● EXERCISE DESCRIPTION
Pull every line with "right" from the data.
═══
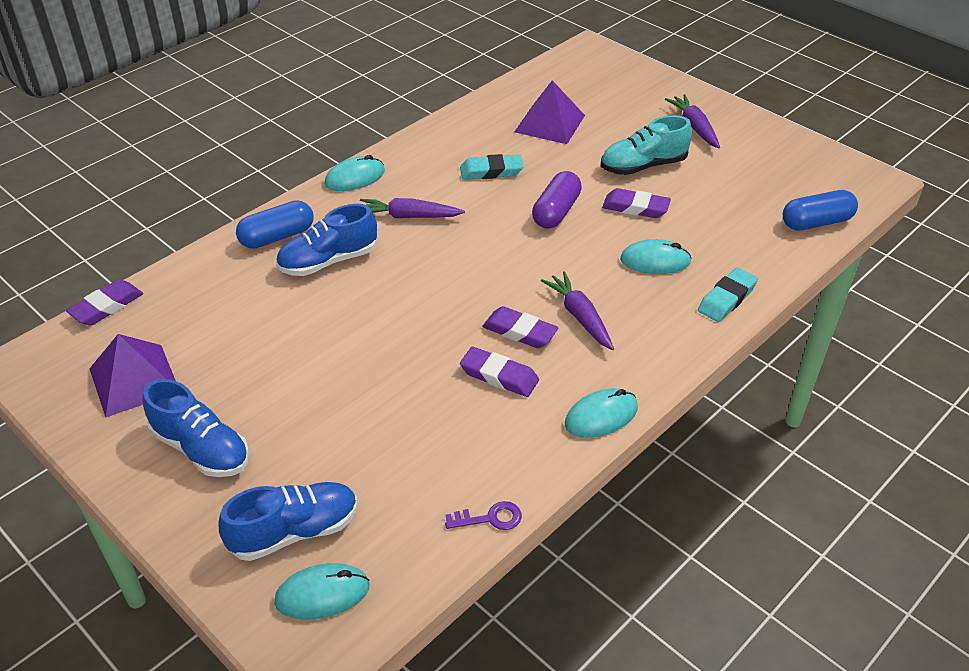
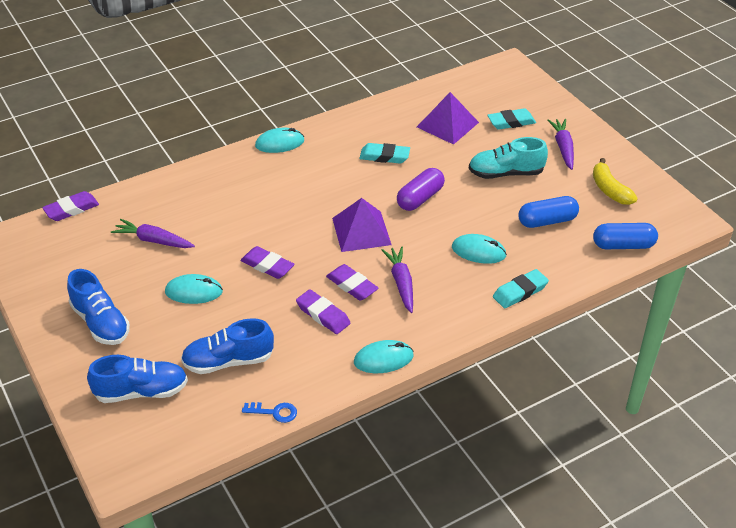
camera: 15 degrees right, 0 degrees up
(134, 380) = (72, 265): purple pyramid -> purple pyramid (361, 231)
(277, 236) = (206, 179): blue capsule -> blue capsule (547, 221)
(322, 594) = (144, 435): turquoise mouse -> turquoise mouse (194, 291)
(328, 261) = (235, 205): blue shoe -> blue shoe (228, 361)
(409, 216) = (307, 181): purple carrot -> purple carrot (153, 240)
(490, 518) = (274, 412): purple key -> blue key
(621, 109) = (511, 122): none -> turquoise eraser
(635, 208) = (483, 206): purple eraser -> purple eraser (267, 266)
(769, 164) = (609, 190): none -> yellow banana

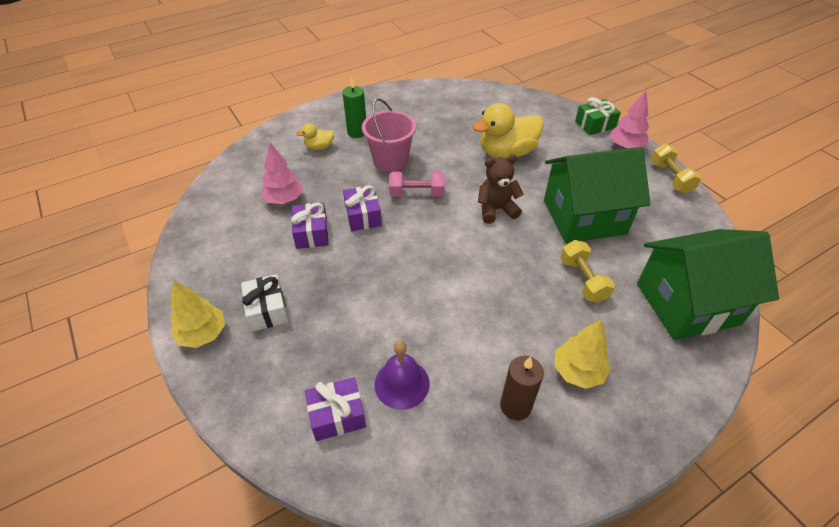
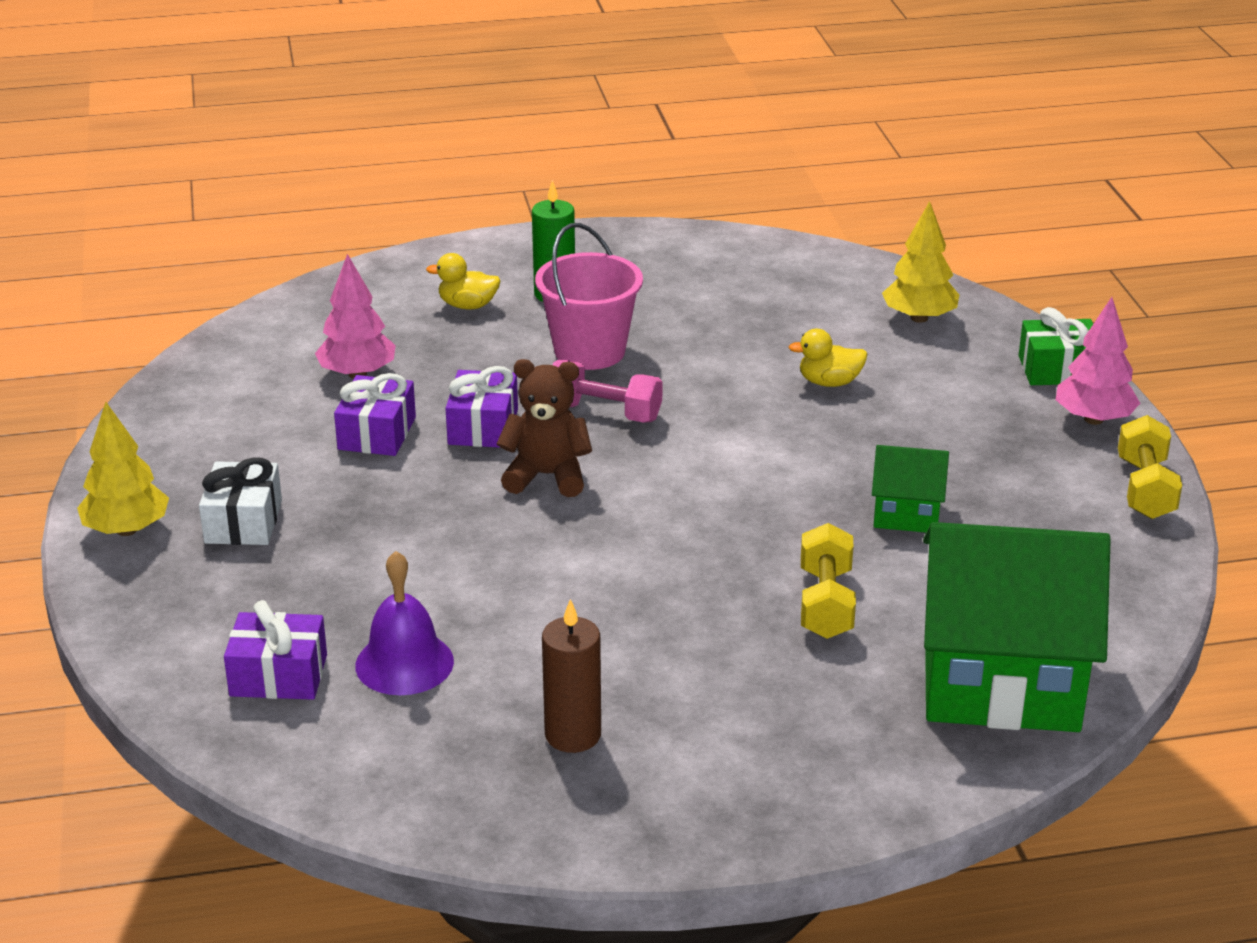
camera: 20 degrees right, 15 degrees down
(496, 209) = (740, 467): brown teddy bear -> brown teddy bear (547, 476)
(506, 153) = (829, 382): yellow duck -> yellow duck, size x0.49
(577, 371) = (714, 719): yellow tree -> yellow tree (919, 318)
(584, 217) = (906, 513): green house -> green house, size x0.47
═══
● RESPONSE
camera: 15 degrees right, 0 degrees up
camera: 20 degrees right, 15 degrees down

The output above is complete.